_Your goal_
Omit every picture, then give all the entries again exactly.

** Opening Entries supplied block **

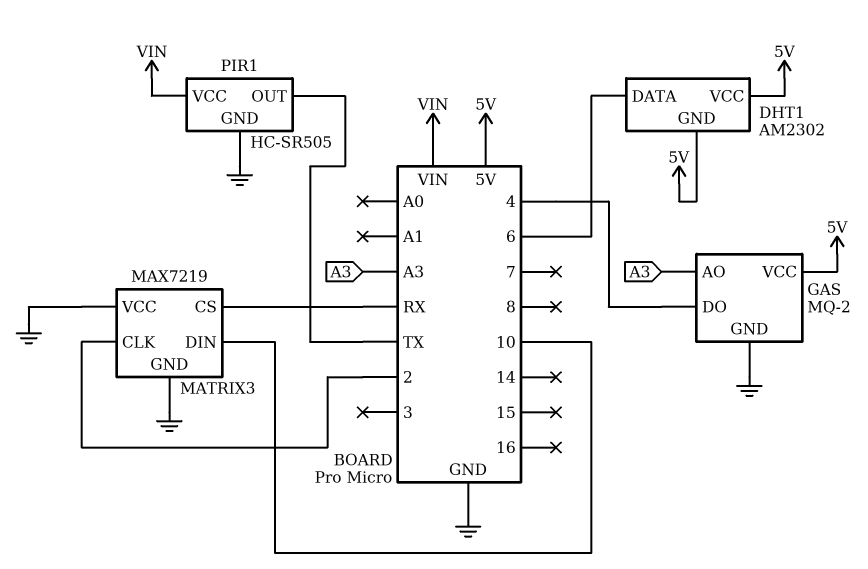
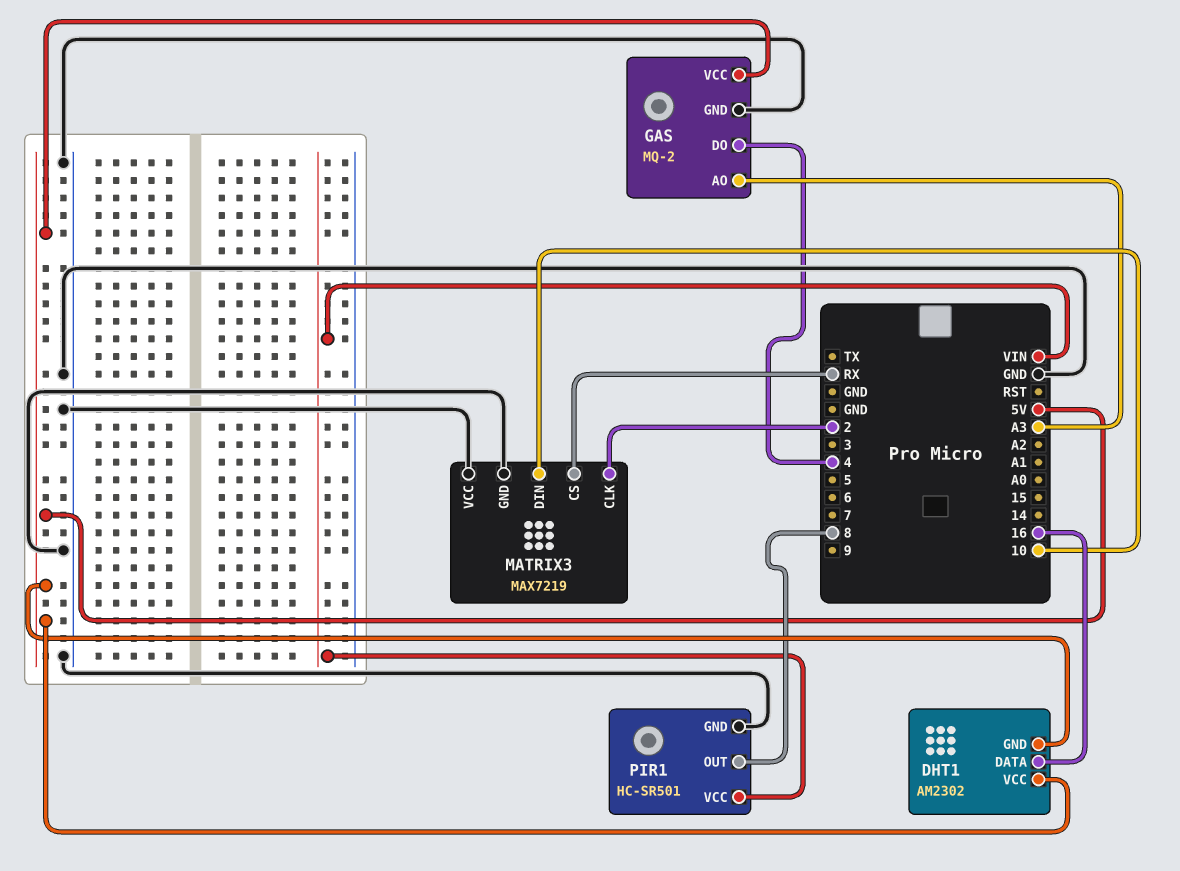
DHT1 pin DATA: 6 -> 16
PIR1: HC-SR505 -> HC-SR501
PIR1 pin OUT: TX -> 8

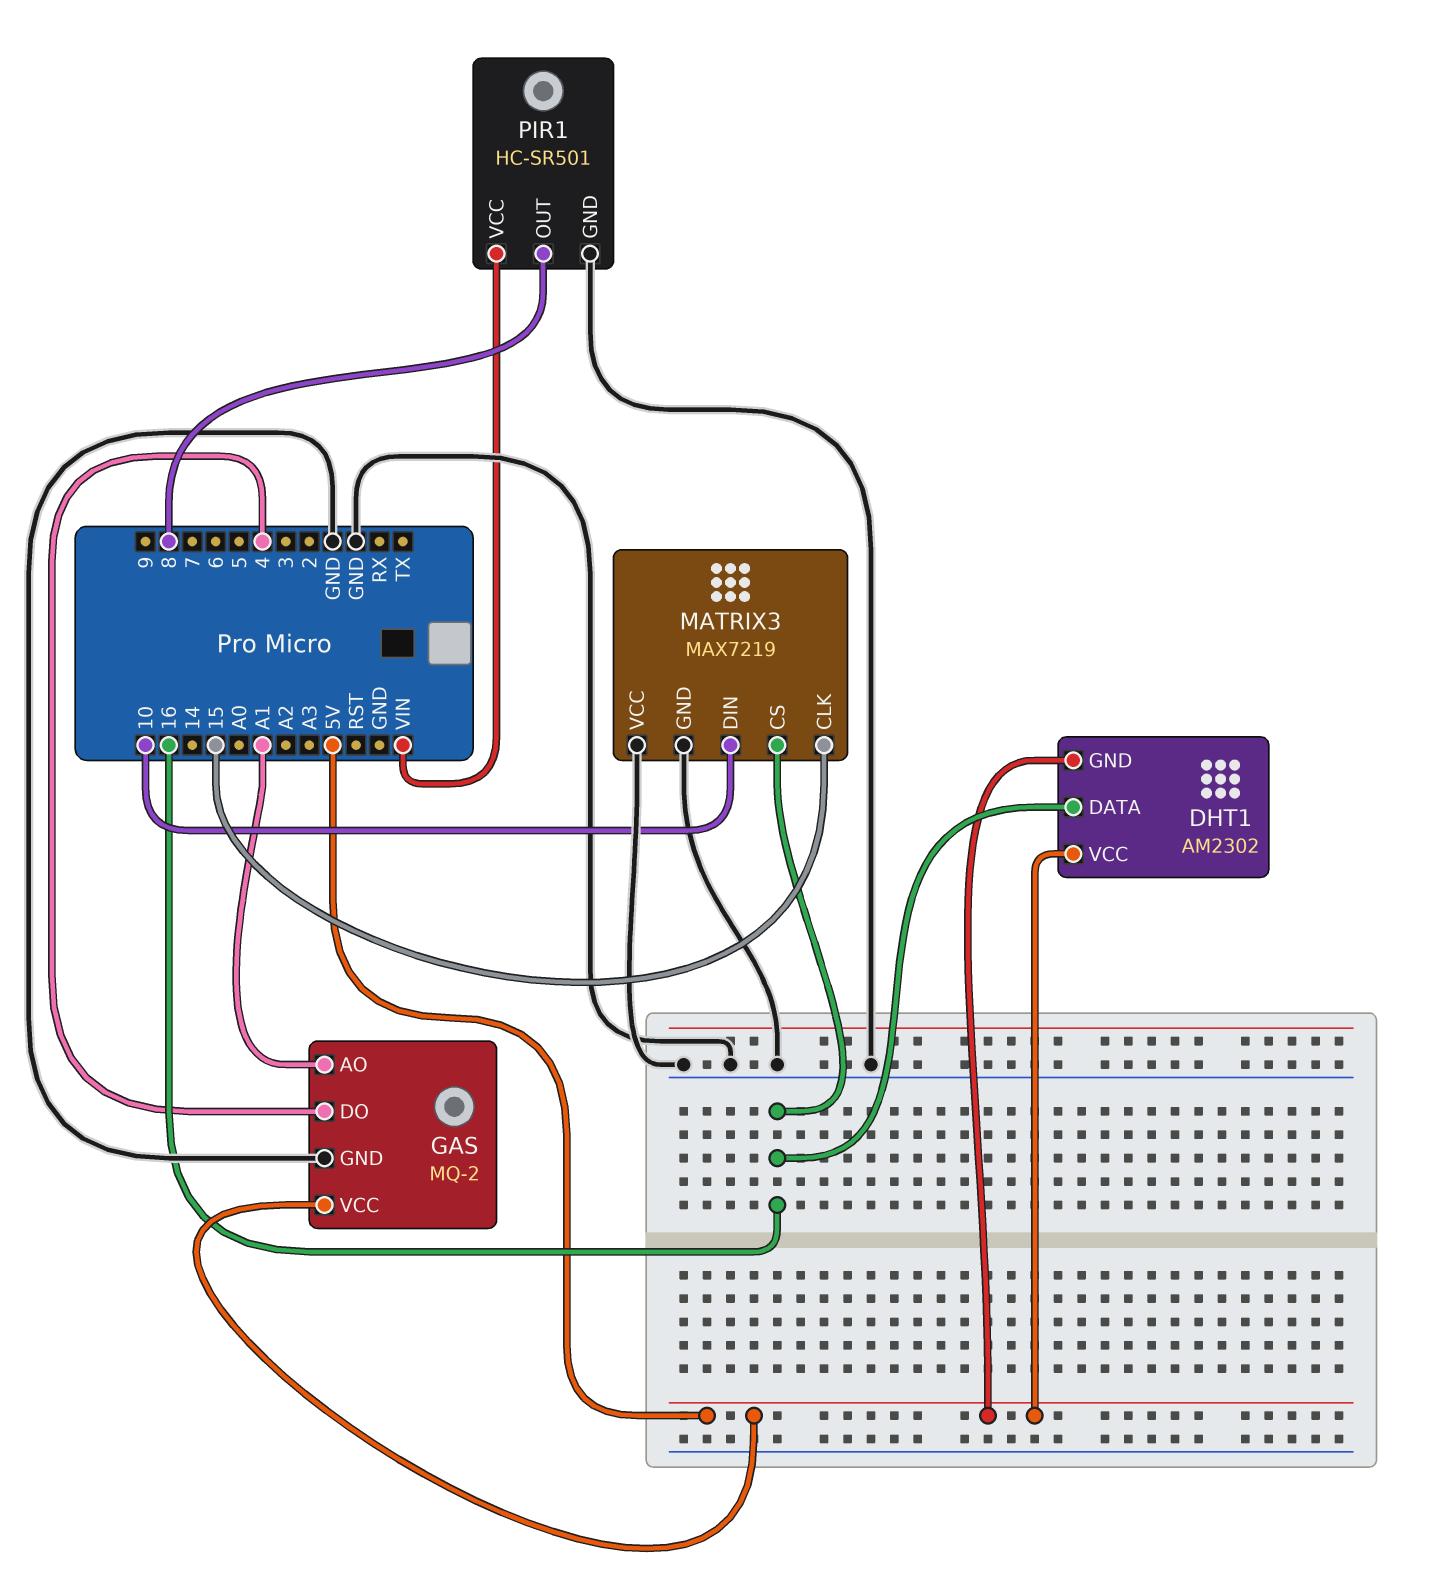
GAS pin AO: A3 -> A1
MATRIX3 pin CLK: 2 -> 15
MATRIX3 pin CS: RX -> 16

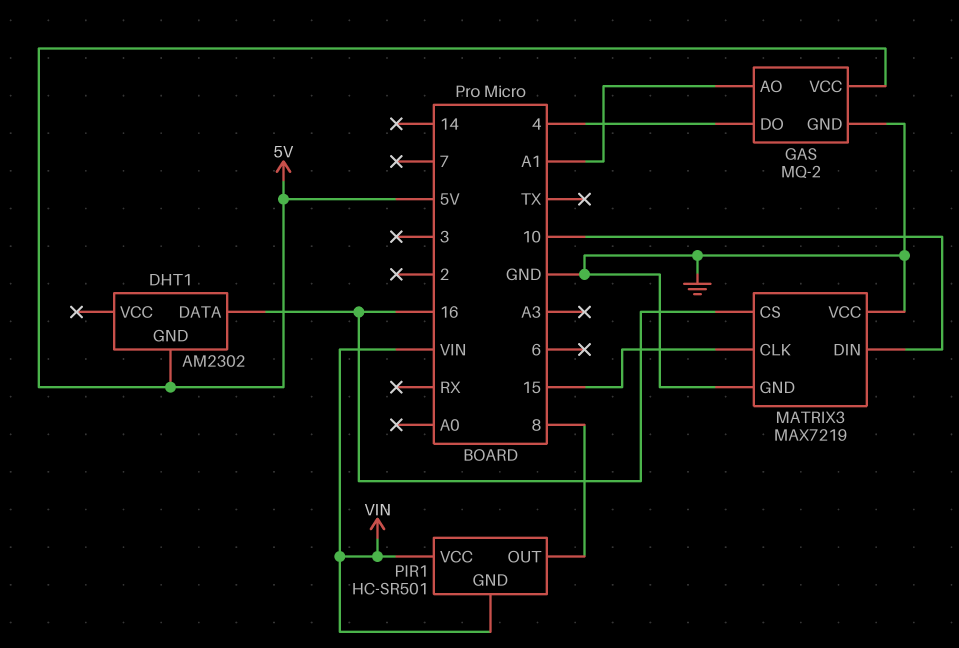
DHT1 pin VCC: 5V -> none
PIR1 pin GND: GND -> VIN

** Closing Entries supplied block **

_Result for this task_
DHT1 pin DATA: 6 -> 16
PIR1: HC-SR505 -> HC-SR501
PIR1 pin OUT: TX -> 8

GAS pin AO: A3 -> A1
MATRIX3 pin CLK: 2 -> 15
MATRIX3 pin CS: RX -> 16

DHT1 pin VCC: 5V -> none
PIR1 pin GND: GND -> VIN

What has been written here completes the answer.